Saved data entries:
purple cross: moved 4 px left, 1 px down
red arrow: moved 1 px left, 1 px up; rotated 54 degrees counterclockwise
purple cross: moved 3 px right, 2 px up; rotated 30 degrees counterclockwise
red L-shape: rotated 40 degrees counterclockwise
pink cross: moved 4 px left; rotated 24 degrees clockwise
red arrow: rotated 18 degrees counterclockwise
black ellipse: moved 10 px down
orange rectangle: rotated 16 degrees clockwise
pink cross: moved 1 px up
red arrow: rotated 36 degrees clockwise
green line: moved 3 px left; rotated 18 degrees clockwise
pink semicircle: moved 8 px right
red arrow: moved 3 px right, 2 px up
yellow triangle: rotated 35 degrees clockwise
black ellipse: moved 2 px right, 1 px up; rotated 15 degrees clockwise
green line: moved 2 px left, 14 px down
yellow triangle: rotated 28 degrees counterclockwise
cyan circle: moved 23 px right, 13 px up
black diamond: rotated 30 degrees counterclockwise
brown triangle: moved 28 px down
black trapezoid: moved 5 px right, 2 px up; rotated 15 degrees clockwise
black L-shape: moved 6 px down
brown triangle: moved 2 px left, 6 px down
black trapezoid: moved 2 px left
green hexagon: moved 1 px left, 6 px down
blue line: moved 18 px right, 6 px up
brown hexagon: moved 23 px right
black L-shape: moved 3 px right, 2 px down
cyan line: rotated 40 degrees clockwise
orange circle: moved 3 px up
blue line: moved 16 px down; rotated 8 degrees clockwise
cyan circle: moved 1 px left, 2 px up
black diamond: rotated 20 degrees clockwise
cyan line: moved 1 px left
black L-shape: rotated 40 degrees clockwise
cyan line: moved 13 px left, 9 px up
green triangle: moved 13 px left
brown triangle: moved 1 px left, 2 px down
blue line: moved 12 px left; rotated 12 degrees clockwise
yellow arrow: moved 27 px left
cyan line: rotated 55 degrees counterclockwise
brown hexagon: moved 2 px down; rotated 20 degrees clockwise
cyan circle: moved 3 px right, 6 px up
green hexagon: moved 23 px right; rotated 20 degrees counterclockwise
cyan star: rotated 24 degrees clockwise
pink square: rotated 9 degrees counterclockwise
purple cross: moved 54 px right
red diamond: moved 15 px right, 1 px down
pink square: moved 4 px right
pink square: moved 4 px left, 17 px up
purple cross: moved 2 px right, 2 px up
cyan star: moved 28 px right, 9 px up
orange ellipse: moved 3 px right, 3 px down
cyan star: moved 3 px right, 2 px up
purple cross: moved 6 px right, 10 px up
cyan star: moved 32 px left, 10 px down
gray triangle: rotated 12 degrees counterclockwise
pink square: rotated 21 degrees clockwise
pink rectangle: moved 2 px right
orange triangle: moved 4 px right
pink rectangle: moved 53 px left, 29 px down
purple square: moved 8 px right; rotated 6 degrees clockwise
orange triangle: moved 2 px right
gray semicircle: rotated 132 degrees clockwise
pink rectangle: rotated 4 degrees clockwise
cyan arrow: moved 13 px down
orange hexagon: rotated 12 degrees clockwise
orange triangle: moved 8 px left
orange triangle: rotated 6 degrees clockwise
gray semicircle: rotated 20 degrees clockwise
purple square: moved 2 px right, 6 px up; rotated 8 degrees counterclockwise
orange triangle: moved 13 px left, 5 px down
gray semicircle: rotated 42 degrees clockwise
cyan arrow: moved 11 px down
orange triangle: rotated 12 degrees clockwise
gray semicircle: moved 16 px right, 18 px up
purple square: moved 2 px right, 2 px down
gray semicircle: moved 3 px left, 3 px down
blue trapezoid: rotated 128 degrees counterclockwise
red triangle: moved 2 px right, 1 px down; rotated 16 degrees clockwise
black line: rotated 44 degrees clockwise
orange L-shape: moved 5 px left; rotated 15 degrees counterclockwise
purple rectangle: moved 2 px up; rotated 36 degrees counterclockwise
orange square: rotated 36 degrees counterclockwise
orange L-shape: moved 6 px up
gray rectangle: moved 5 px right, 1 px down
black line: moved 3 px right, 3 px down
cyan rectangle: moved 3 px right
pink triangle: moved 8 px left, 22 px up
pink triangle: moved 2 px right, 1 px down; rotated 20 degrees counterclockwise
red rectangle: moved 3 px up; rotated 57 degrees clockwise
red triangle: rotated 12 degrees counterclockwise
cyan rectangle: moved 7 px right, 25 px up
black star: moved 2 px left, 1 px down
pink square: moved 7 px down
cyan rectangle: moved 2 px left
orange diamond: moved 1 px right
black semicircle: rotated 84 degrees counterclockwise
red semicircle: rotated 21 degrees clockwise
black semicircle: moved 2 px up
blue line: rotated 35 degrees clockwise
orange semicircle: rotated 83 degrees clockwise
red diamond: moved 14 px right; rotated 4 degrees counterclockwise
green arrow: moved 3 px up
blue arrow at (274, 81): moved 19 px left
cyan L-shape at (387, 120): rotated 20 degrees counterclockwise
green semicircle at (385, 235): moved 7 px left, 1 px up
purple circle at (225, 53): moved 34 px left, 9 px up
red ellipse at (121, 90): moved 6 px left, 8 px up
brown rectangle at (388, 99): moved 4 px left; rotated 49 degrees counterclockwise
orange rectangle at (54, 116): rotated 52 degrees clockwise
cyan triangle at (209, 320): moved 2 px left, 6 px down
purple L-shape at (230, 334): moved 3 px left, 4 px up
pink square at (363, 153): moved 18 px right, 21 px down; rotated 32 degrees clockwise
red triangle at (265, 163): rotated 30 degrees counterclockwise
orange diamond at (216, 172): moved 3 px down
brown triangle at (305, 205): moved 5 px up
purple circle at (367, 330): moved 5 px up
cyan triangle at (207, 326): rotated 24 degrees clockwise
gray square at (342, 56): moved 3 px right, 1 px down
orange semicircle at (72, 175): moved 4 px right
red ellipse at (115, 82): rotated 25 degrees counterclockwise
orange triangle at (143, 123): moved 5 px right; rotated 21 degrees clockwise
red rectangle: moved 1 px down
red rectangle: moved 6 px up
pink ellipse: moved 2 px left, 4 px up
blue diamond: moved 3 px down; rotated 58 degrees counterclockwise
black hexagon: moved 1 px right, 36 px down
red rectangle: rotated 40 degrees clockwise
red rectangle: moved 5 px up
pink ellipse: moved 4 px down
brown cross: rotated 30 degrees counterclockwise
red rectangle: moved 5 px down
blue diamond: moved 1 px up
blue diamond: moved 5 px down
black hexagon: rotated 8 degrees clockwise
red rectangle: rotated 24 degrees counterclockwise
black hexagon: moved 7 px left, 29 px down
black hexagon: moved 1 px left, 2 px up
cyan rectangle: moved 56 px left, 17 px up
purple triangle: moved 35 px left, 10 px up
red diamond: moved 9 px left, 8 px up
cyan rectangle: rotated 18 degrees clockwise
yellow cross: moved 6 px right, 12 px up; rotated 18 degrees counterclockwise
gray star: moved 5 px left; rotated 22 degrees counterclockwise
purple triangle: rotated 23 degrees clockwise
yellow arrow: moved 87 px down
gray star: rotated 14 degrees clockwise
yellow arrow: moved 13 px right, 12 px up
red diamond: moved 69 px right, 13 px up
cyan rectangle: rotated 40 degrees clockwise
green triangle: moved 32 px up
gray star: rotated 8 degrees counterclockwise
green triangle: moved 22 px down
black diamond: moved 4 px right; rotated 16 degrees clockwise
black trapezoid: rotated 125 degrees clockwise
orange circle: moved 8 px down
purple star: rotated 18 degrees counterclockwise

(EXERCISE BRIEF): Copy out every line in the listing above, word for word.

(RESULT OF THE TASK):
purple cross: moved 4 px left, 1 px down
red arrow: moved 1 px left, 1 px up; rotated 54 degrees counterclockwise
purple cross: moved 3 px right, 2 px up; rotated 30 degrees counterclockwise
red L-shape: rotated 40 degrees counterclockwise
pink cross: moved 4 px left; rotated 24 degrees clockwise
red arrow: rotated 18 degrees counterclockwise
black ellipse: moved 10 px down
orange rectangle: rotated 16 degrees clockwise
pink cross: moved 1 px up
red arrow: rotated 36 degrees clockwise
green line: moved 3 px left; rotated 18 degrees clockwise
pink semicircle: moved 8 px right
red arrow: moved 3 px right, 2 px up
yellow triangle: rotated 35 degrees clockwise
black ellipse: moved 2 px right, 1 px up; rotated 15 degrees clockwise
green line: moved 2 px left, 14 px down
yellow triangle: rotated 28 degrees counterclockwise
cyan circle: moved 23 px right, 13 px up
black diamond: rotated 30 degrees counterclockwise
brown triangle: moved 28 px down
black trapezoid: moved 5 px right, 2 px up; rotated 15 degrees clockwise
black L-shape: moved 6 px down
brown triangle: moved 2 px left, 6 px down
black trapezoid: moved 2 px left
green hexagon: moved 1 px left, 6 px down
blue line: moved 18 px right, 6 px up
brown hexagon: moved 23 px right
black L-shape: moved 3 px right, 2 px down
cyan line: rotated 40 degrees clockwise
orange circle: moved 3 px up
blue line: moved 16 px down; rotated 8 degrees clockwise
cyan circle: moved 1 px left, 2 px up
black diamond: rotated 20 degrees clockwise
cyan line: moved 1 px left
black L-shape: rotated 40 degrees clockwise
cyan line: moved 13 px left, 9 px up
green triangle: moved 13 px left
brown triangle: moved 1 px left, 2 px down
blue line: moved 12 px left; rotated 12 degrees clockwise
yellow arrow: moved 27 px left
cyan line: rotated 55 degrees counterclockwise
brown hexagon: moved 2 px down; rotated 20 degrees clockwise
cyan circle: moved 3 px right, 6 px up
green hexagon: moved 23 px right; rotated 20 degrees counterclockwise
cyan star: rotated 24 degrees clockwise
pink square: rotated 9 degrees counterclockwise
purple cross: moved 54 px right
red diamond: moved 15 px right, 1 px down
pink square: moved 4 px right
pink square: moved 4 px left, 17 px up
purple cross: moved 2 px right, 2 px up
cyan star: moved 28 px right, 9 px up
orange ellipse: moved 3 px right, 3 px down
cyan star: moved 3 px right, 2 px up
purple cross: moved 6 px right, 10 px up
cyan star: moved 32 px left, 10 px down
gray triangle: rotated 12 degrees counterclockwise
pink square: rotated 21 degrees clockwise
pink rectangle: moved 2 px right
orange triangle: moved 4 px right
pink rectangle: moved 53 px left, 29 px down
purple square: moved 8 px right; rotated 6 degrees clockwise
orange triangle: moved 2 px right
gray semicircle: rotated 132 degrees clockwise
pink rectangle: rotated 4 degrees clockwise
cyan arrow: moved 13 px down
orange hexagon: rotated 12 degrees clockwise
orange triangle: moved 8 px left
orange triangle: rotated 6 degrees clockwise
gray semicircle: rotated 20 degrees clockwise
purple square: moved 2 px right, 6 px up; rotated 8 degrees counterclockwise
orange triangle: moved 13 px left, 5 px down
gray semicircle: rotated 42 degrees clockwise
cyan arrow: moved 11 px down
orange triangle: rotated 12 degrees clockwise
gray semicircle: moved 16 px right, 18 px up
purple square: moved 2 px right, 2 px down
gray semicircle: moved 3 px left, 3 px down
blue trapezoid: rotated 128 degrees counterclockwise
red triangle: moved 2 px right, 1 px down; rotated 16 degrees clockwise
black line: rotated 44 degrees clockwise
orange L-shape: moved 5 px left; rotated 15 degrees counterclockwise
purple rectangle: moved 2 px up; rotated 36 degrees counterclockwise
orange square: rotated 36 degrees counterclockwise
orange L-shape: moved 6 px up
gray rectangle: moved 5 px right, 1 px down
black line: moved 3 px right, 3 px down
cyan rectangle: moved 3 px right
pink triangle: moved 8 px left, 22 px up
pink triangle: moved 2 px right, 1 px down; rotated 20 degrees counterclockwise
red rectangle: moved 3 px up; rotated 57 degrees clockwise
red triangle: rotated 12 degrees counterclockwise
cyan rectangle: moved 7 px right, 25 px up
black star: moved 2 px left, 1 px down
pink square: moved 7 px down
cyan rectangle: moved 2 px left
orange diamond: moved 1 px right
black semicircle: rotated 84 degrees counterclockwise
red semicircle: rotated 21 degrees clockwise
black semicircle: moved 2 px up
blue line: rotated 35 degrees clockwise
orange semicircle: rotated 83 degrees clockwise
red diamond: moved 14 px right; rotated 4 degrees counterclockwise
green arrow: moved 3 px up
blue arrow at (274, 81): moved 19 px left
cyan L-shape at (387, 120): rotated 20 degrees counterclockwise
green semicircle at (385, 235): moved 7 px left, 1 px up
purple circle at (225, 53): moved 34 px left, 9 px up
red ellipse at (121, 90): moved 6 px left, 8 px up
brown rectangle at (388, 99): moved 4 px left; rotated 49 degrees counterclockwise
orange rectangle at (54, 116): rotated 52 degrees clockwise
cyan triangle at (209, 320): moved 2 px left, 6 px down
purple L-shape at (230, 334): moved 3 px left, 4 px up
pink square at (363, 153): moved 18 px right, 21 px down; rotated 32 degrees clockwise
red triangle at (265, 163): rotated 30 degrees counterclockwise
orange diamond at (216, 172): moved 3 px down
brown triangle at (305, 205): moved 5 px up
purple circle at (367, 330): moved 5 px up
cyan triangle at (207, 326): rotated 24 degrees clockwise
gray square at (342, 56): moved 3 px right, 1 px down
orange semicircle at (72, 175): moved 4 px right
red ellipse at (115, 82): rotated 25 degrees counterclockwise
orange triangle at (143, 123): moved 5 px right; rotated 21 degrees clockwise
red rectangle: moved 1 px down
red rectangle: moved 6 px up
pink ellipse: moved 2 px left, 4 px up
blue diamond: moved 3 px down; rotated 58 degrees counterclockwise
black hexagon: moved 1 px right, 36 px down
red rectangle: rotated 40 degrees clockwise
red rectangle: moved 5 px up
pink ellipse: moved 4 px down
brown cross: rotated 30 degrees counterclockwise
red rectangle: moved 5 px down
blue diamond: moved 1 px up
blue diamond: moved 5 px down
black hexagon: rotated 8 degrees clockwise
red rectangle: rotated 24 degrees counterclockwise
black hexagon: moved 7 px left, 29 px down
black hexagon: moved 1 px left, 2 px up
cyan rectangle: moved 56 px left, 17 px up
purple triangle: moved 35 px left, 10 px up
red diamond: moved 9 px left, 8 px up
cyan rectangle: rotated 18 degrees clockwise
yellow cross: moved 6 px right, 12 px up; rotated 18 degrees counterclockwise
gray star: moved 5 px left; rotated 22 degrees counterclockwise
purple triangle: rotated 23 degrees clockwise
yellow arrow: moved 87 px down
gray star: rotated 14 degrees clockwise
yellow arrow: moved 13 px right, 12 px up
red diamond: moved 69 px right, 13 px up
cyan rectangle: rotated 40 degrees clockwise
green triangle: moved 32 px up
gray star: rotated 8 degrees counterclockwise
green triangle: moved 22 px down
black diamond: moved 4 px right; rotated 16 degrees clockwise
black trapezoid: rotated 125 degrees clockwise
orange circle: moved 8 px down
purple star: rotated 18 degrees counterclockwise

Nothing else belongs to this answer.